Exercise instructions
Copy each record exactly as it reads, leaving out any pictures it holds.

Source information
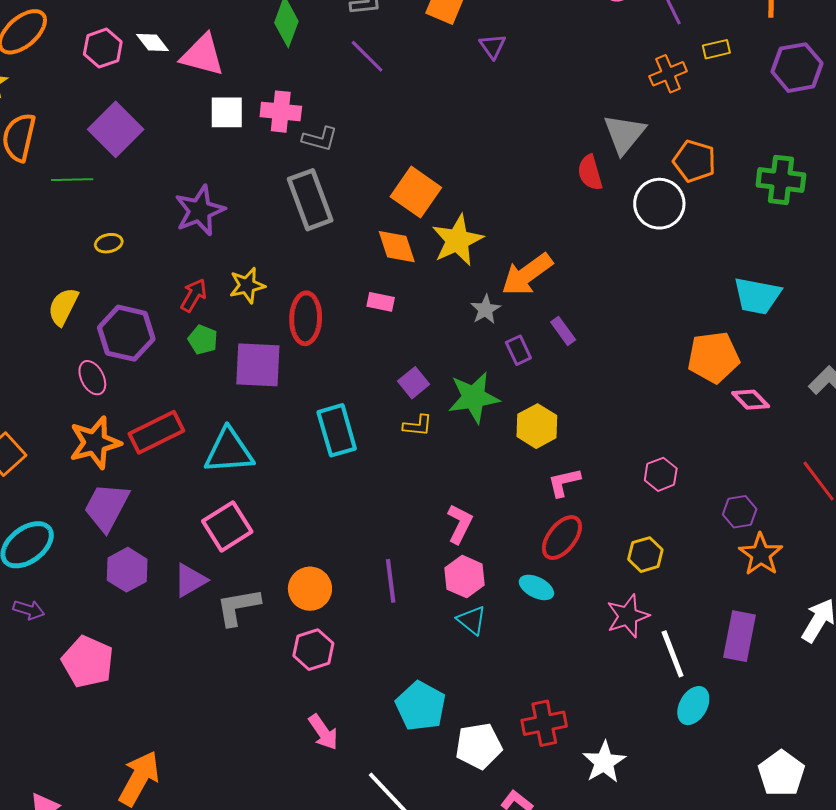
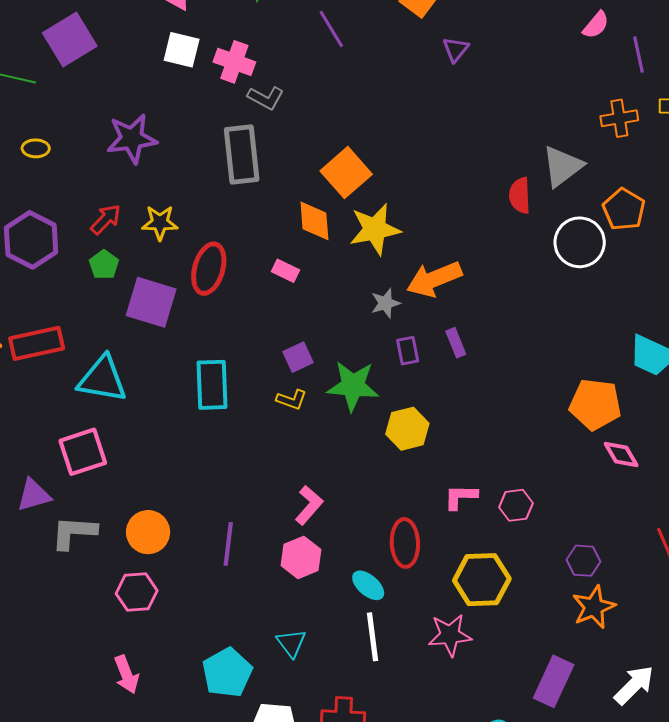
pink L-shape: (564, 482) -> (461, 497), moved
red ellipse: (562, 538) -> (405, 543), turned -54
yellow hexagon: (645, 555) -> (482, 580), size x1.6
cyan triangle: (472, 620) -> (291, 643), moved
white line: (673, 654) -> (372, 637), moved

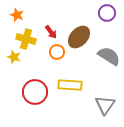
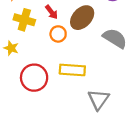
yellow star: (14, 57) -> (11, 48), moved
gray triangle: (105, 105) -> (99, 99), moved

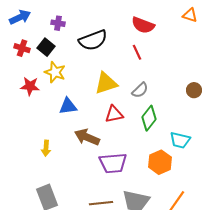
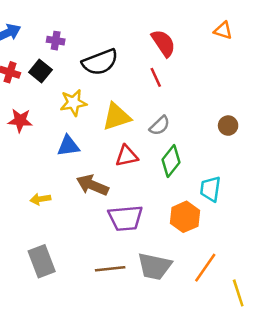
red semicircle: (143, 25) -> (163, 43), turned -145
yellow star: (55, 72) -> (73, 103), moved, turned -30
cyan trapezoid: (180, 140) -> (210, 189), turned 85
yellow arrow: (46, 148) -> (40, 199), turned 77

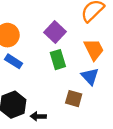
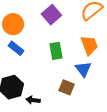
purple square: (55, 32) -> (51, 15), moved

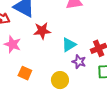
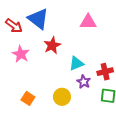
red star: (42, 31) -> (52, 45), turned -30
orange square: (25, 73) -> (28, 98), moved

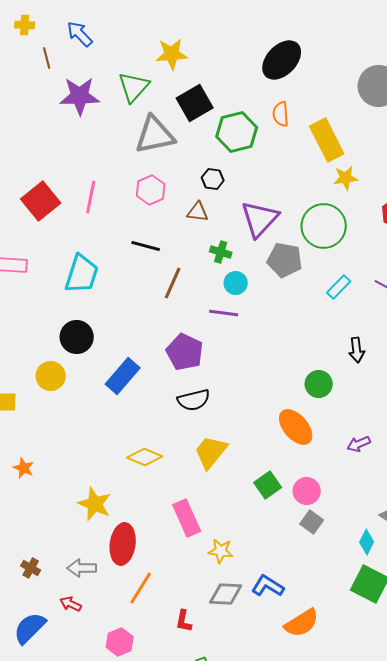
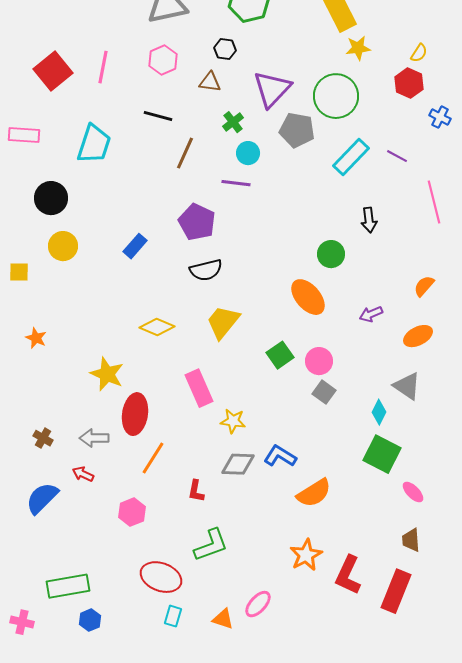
green cross: (221, 252) -> (233, 122), turned 35
cyan rectangle: (339, 287) -> (351, 157), size x1.5
black circle: (77, 337) -> (51, 198), moved
blue rectangle: (123, 376) -> (135, 246), size x0.7

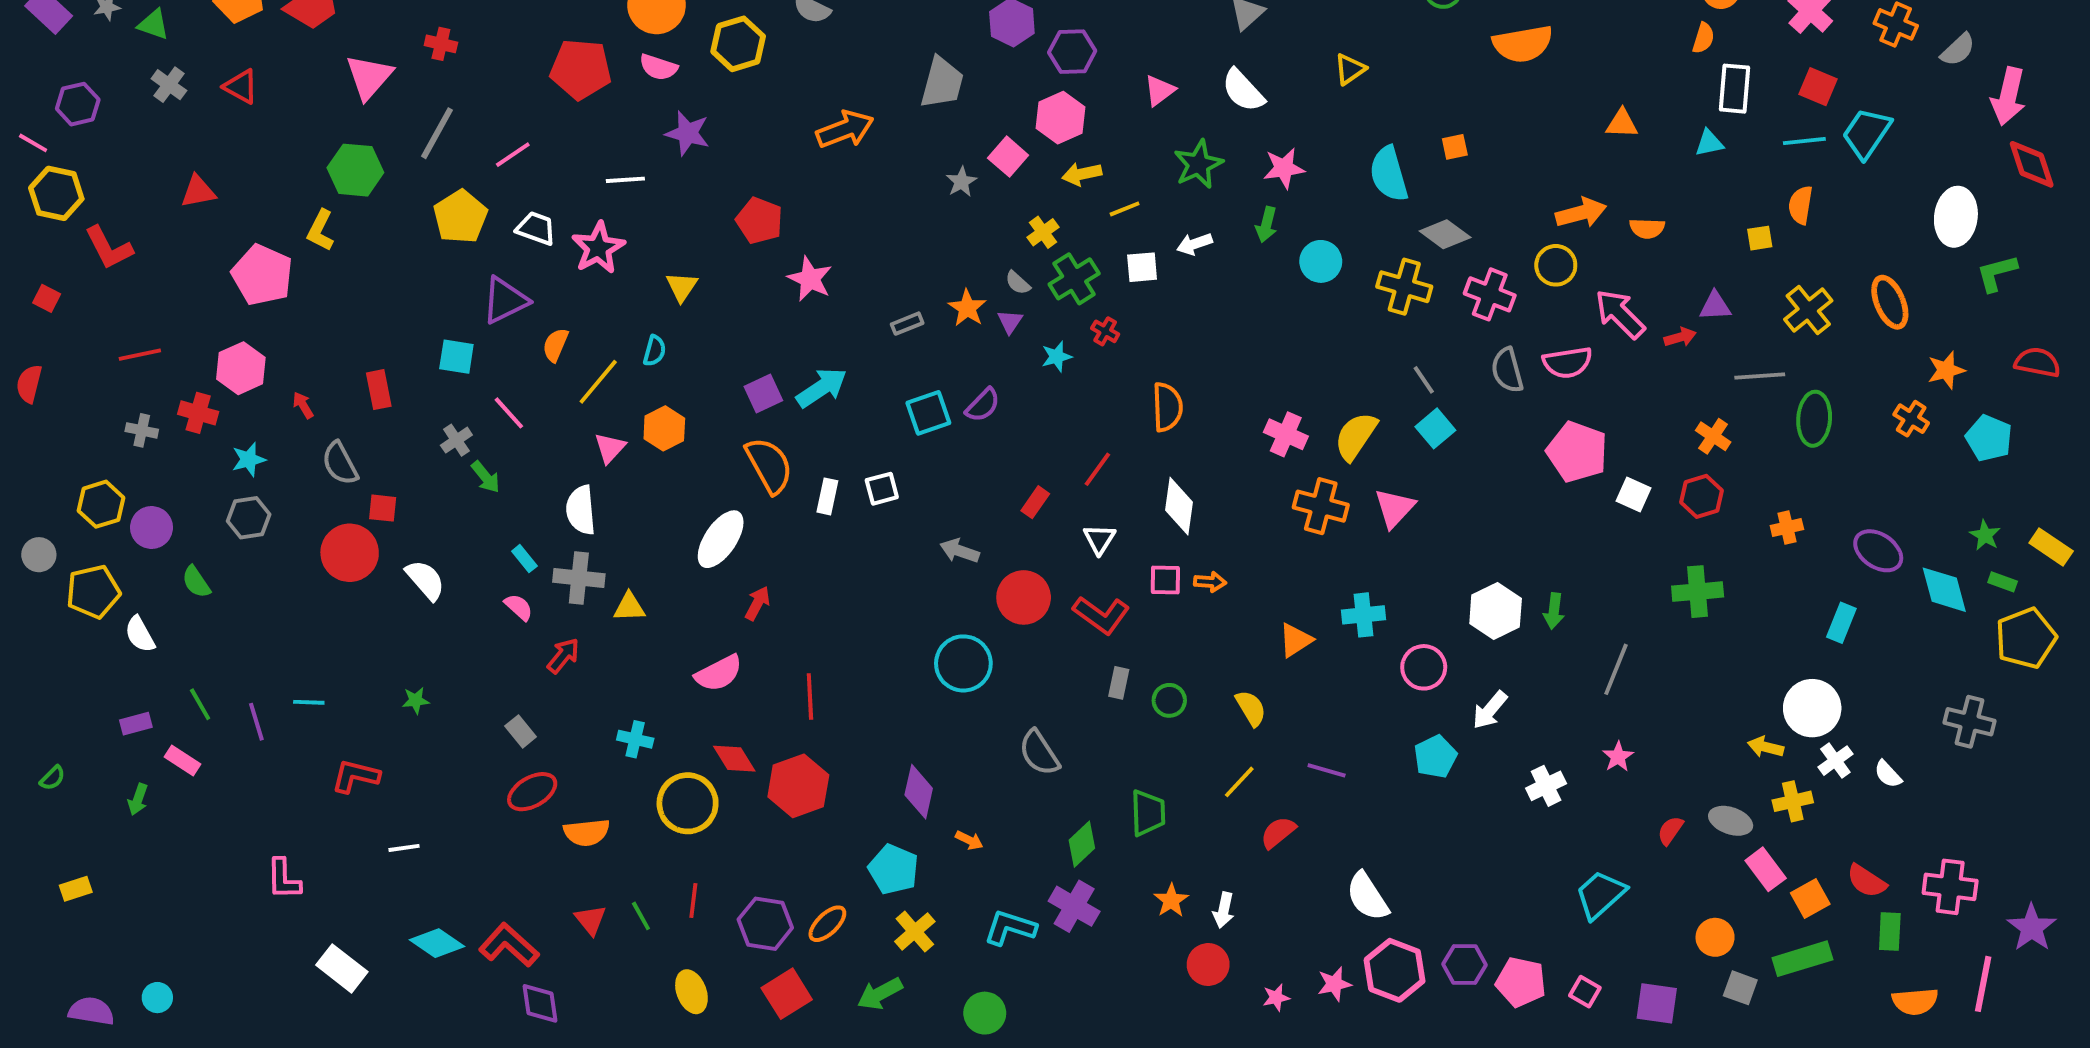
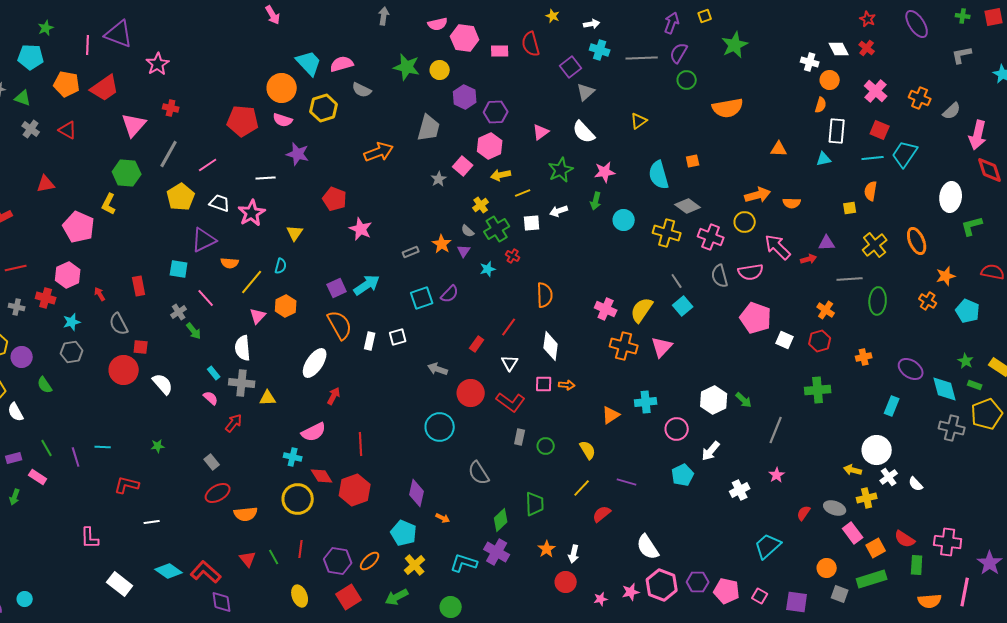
orange semicircle: (556, 345) -> (230, 263), turned -108
green arrow: (1554, 611) -> (744, 400), turned -54
gray cross: (1969, 722) -> (952, 428), moved
cyan cross: (635, 739) -> (293, 457), moved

Exercise solution
pink L-shape: (564, 482) -> (461, 497), moved
red ellipse: (562, 538) -> (405, 543), turned -54
yellow hexagon: (645, 555) -> (482, 580), size x1.6
cyan triangle: (472, 620) -> (291, 643), moved
white line: (673, 654) -> (372, 637), moved

yellow star: (14, 57) -> (11, 48), moved
gray triangle: (105, 105) -> (99, 99), moved

red semicircle: (143, 25) -> (163, 43), turned -145
yellow star: (55, 72) -> (73, 103), moved, turned -30
cyan trapezoid: (180, 140) -> (210, 189), turned 85
yellow arrow: (46, 148) -> (40, 199), turned 77

purple square: (55, 32) -> (51, 15), moved

red star: (42, 31) -> (52, 45), turned -30
orange square: (25, 73) -> (28, 98), moved

green cross: (221, 252) -> (233, 122), turned 35
cyan rectangle: (339, 287) -> (351, 157), size x1.5
black circle: (77, 337) -> (51, 198), moved
blue rectangle: (123, 376) -> (135, 246), size x0.7

orange semicircle: (556, 345) -> (230, 263), turned -108
green arrow: (1554, 611) -> (744, 400), turned -54
gray cross: (1969, 722) -> (952, 428), moved
cyan cross: (635, 739) -> (293, 457), moved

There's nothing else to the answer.